Work order >> In the data below, find the line with "POT pin SIG: A4 -> A3" and output it along with every later line, exactly, but not the pictures.

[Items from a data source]
/---

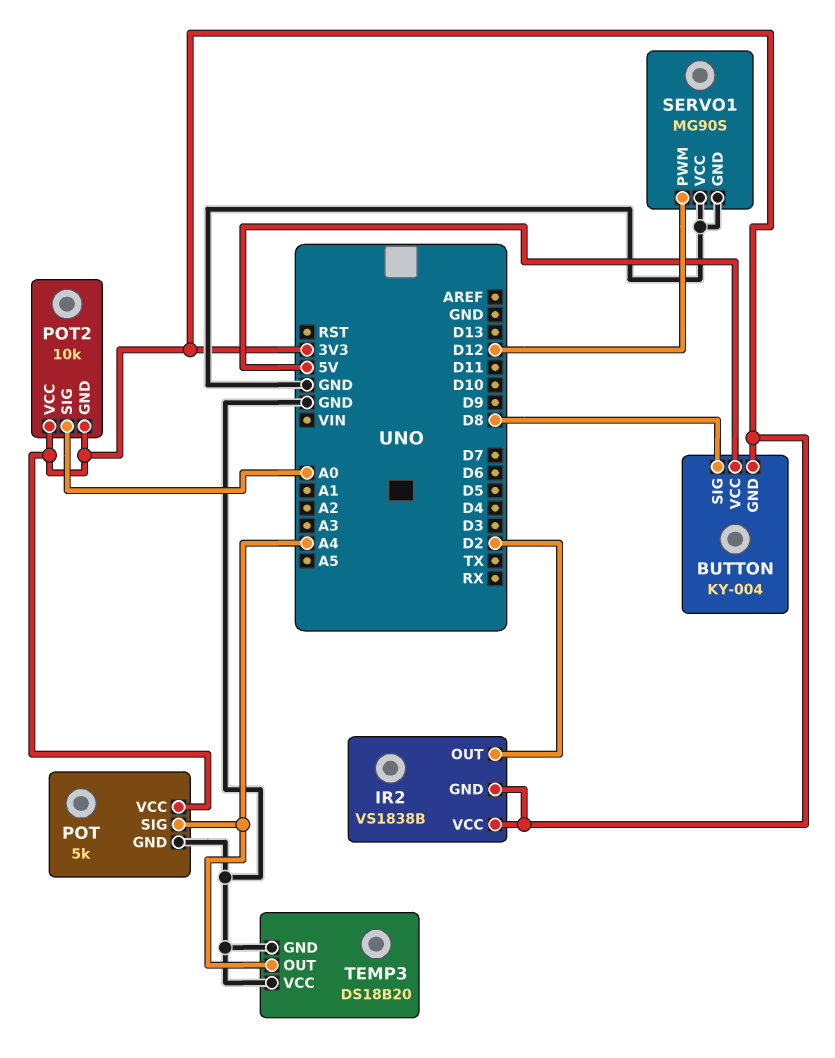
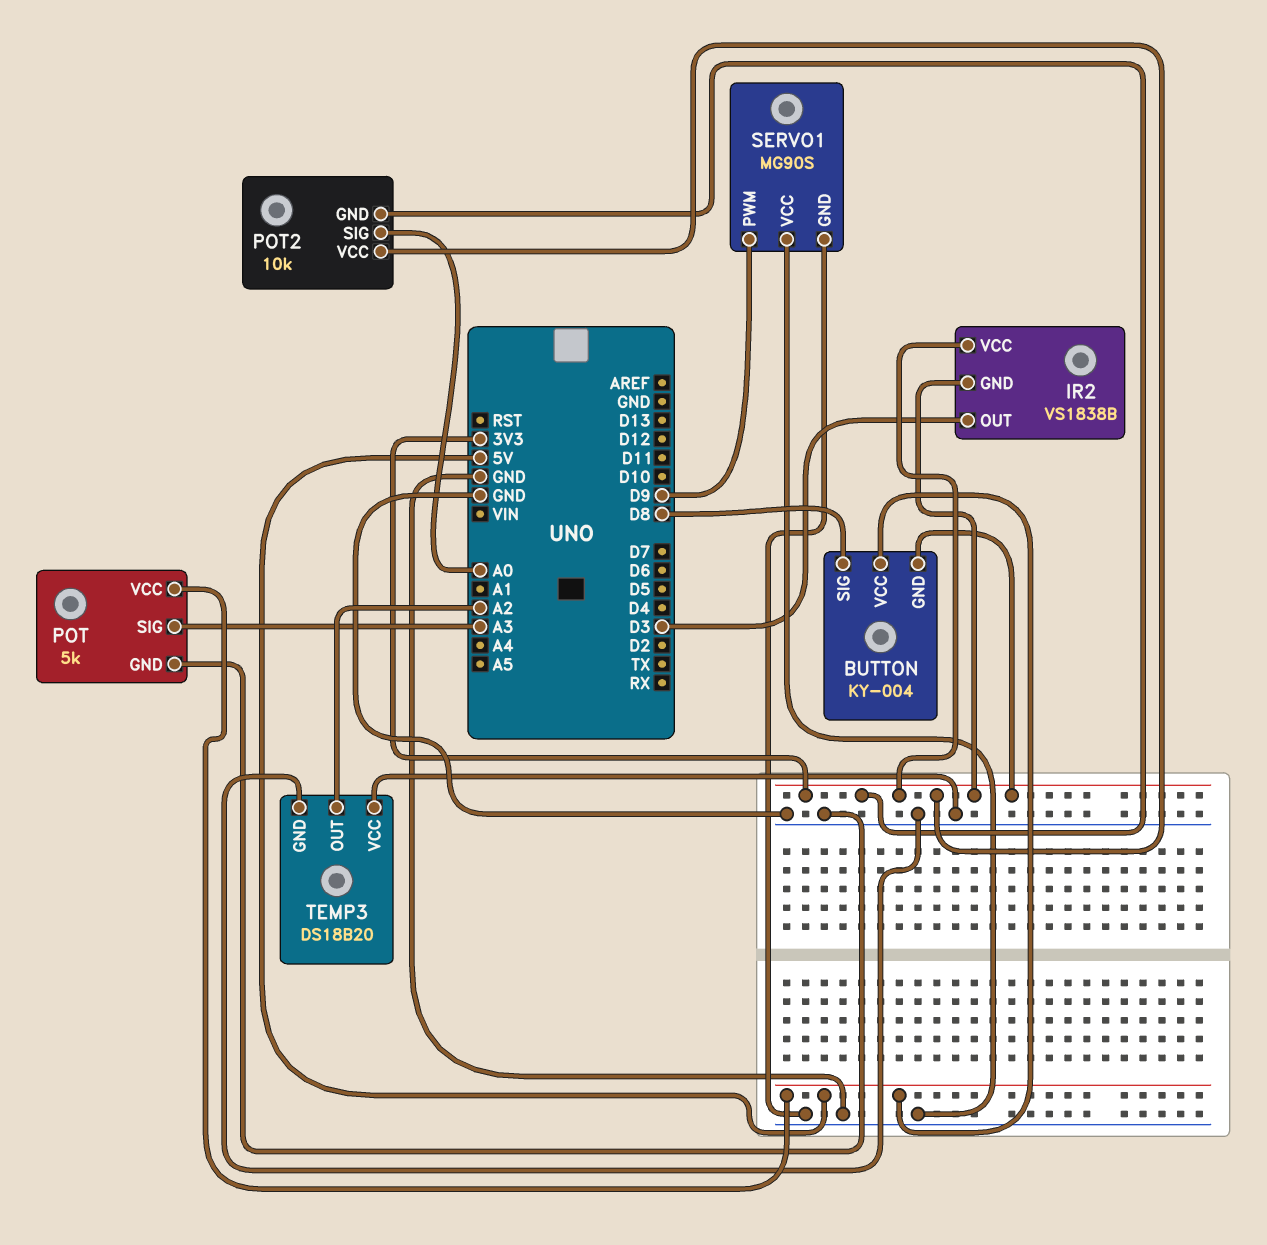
IR2 pin OUT: D2 -> D3
POT pin SIG: A4 -> A3
POT pin VCC: 3V3 -> 5V
SERVO1 pin PWM: D12 -> D9
TEMP3 pin OUT: A4 -> A2

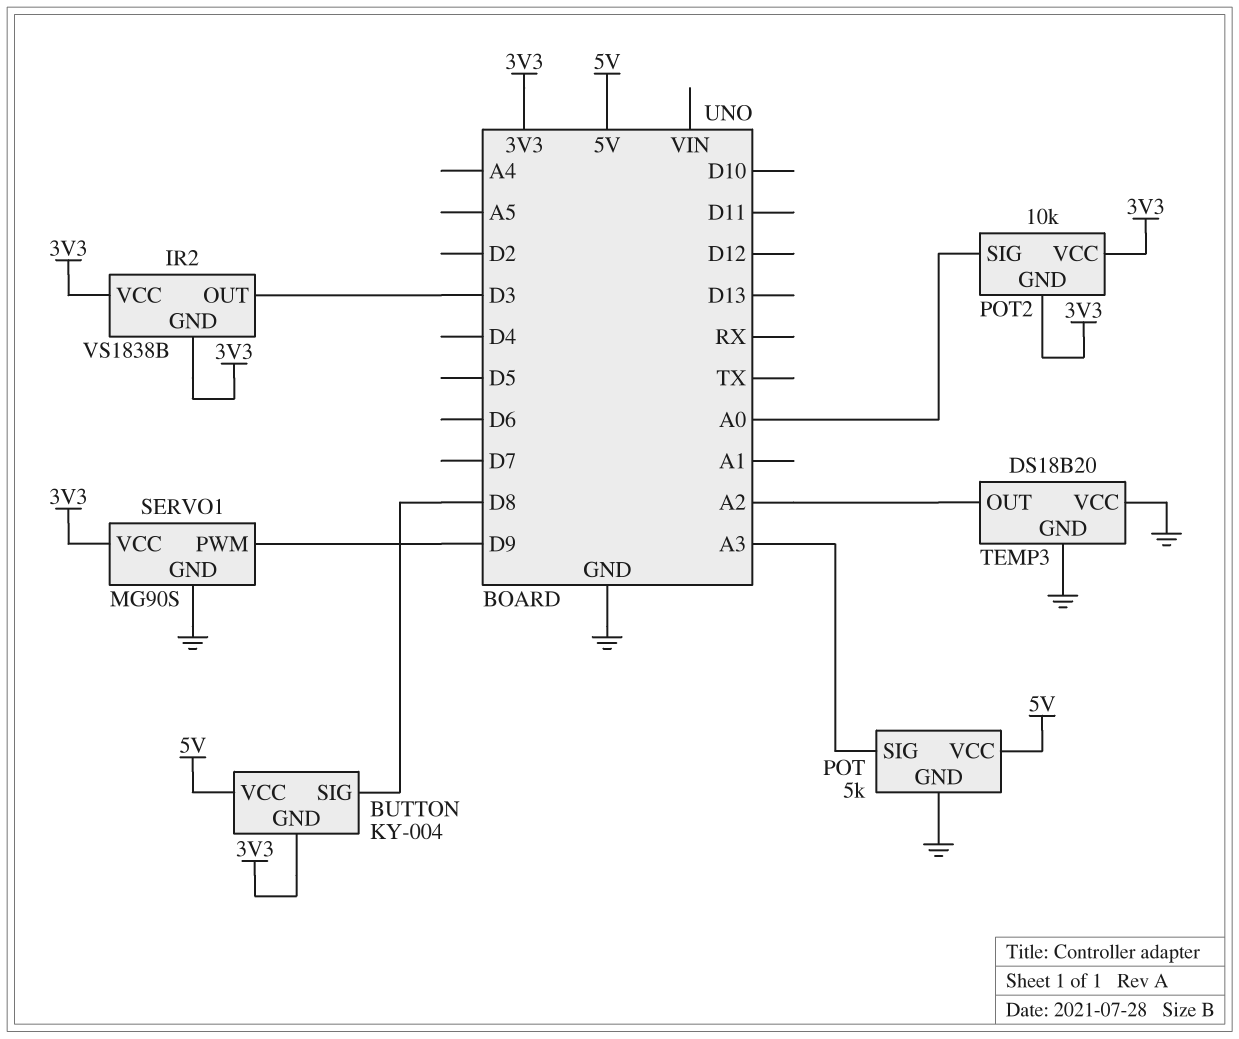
SERVO1 pin VCC: GND -> 3V3

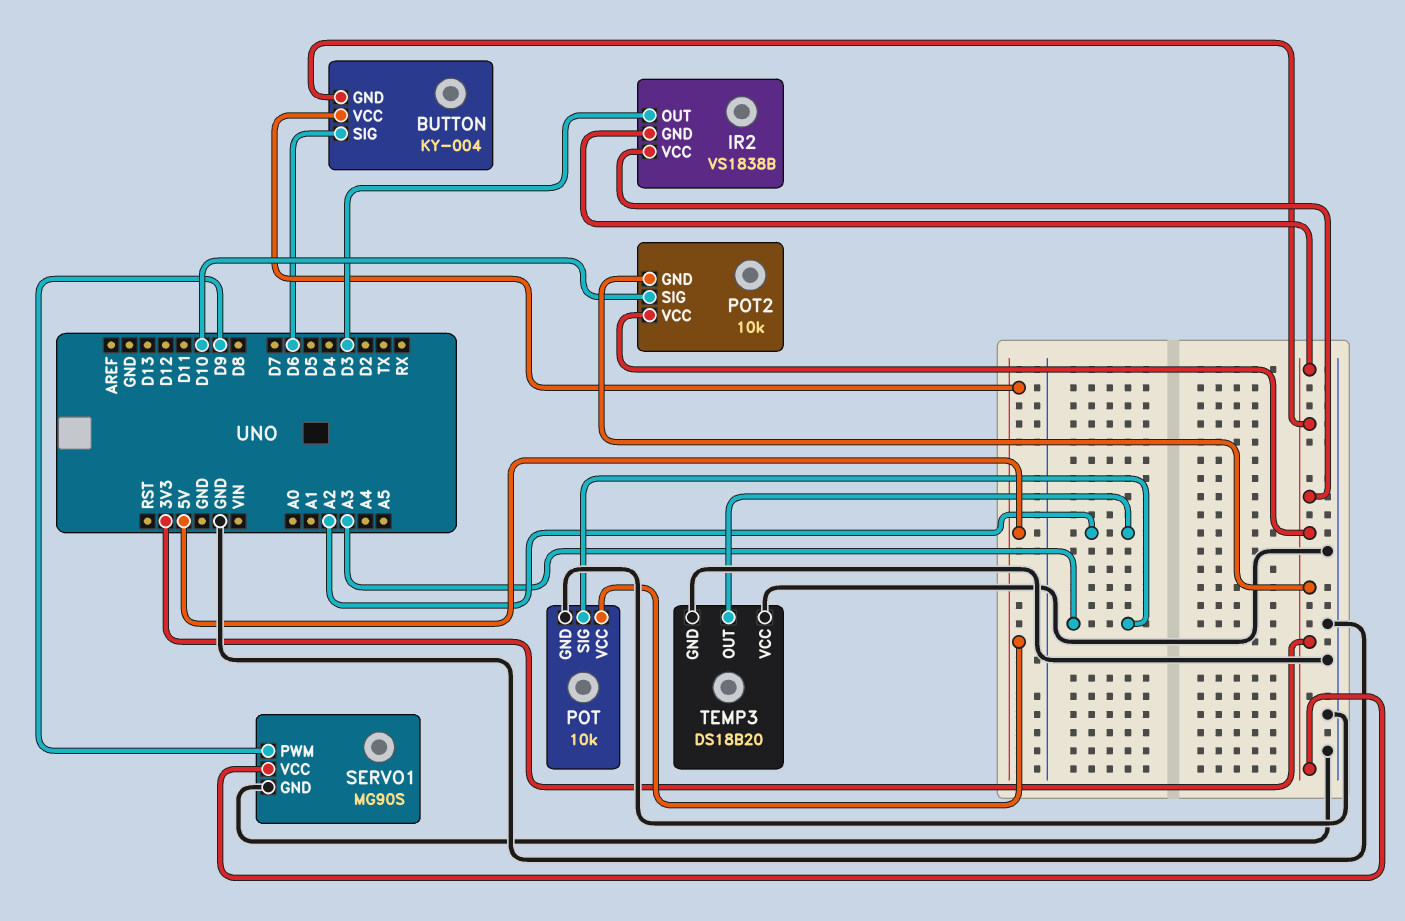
BUTTON pin SIG: D8 -> D6
POT: 5k -> 10k
POT2 pin SIG: A0 -> D10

\---

Exercise solution >>
POT pin SIG: A4 -> A3
POT pin VCC: 3V3 -> 5V
SERVO1 pin PWM: D12 -> D9
TEMP3 pin OUT: A4 -> A2

SERVO1 pin VCC: GND -> 3V3

BUTTON pin SIG: D8 -> D6
POT: 5k -> 10k
POT2 pin SIG: A0 -> D10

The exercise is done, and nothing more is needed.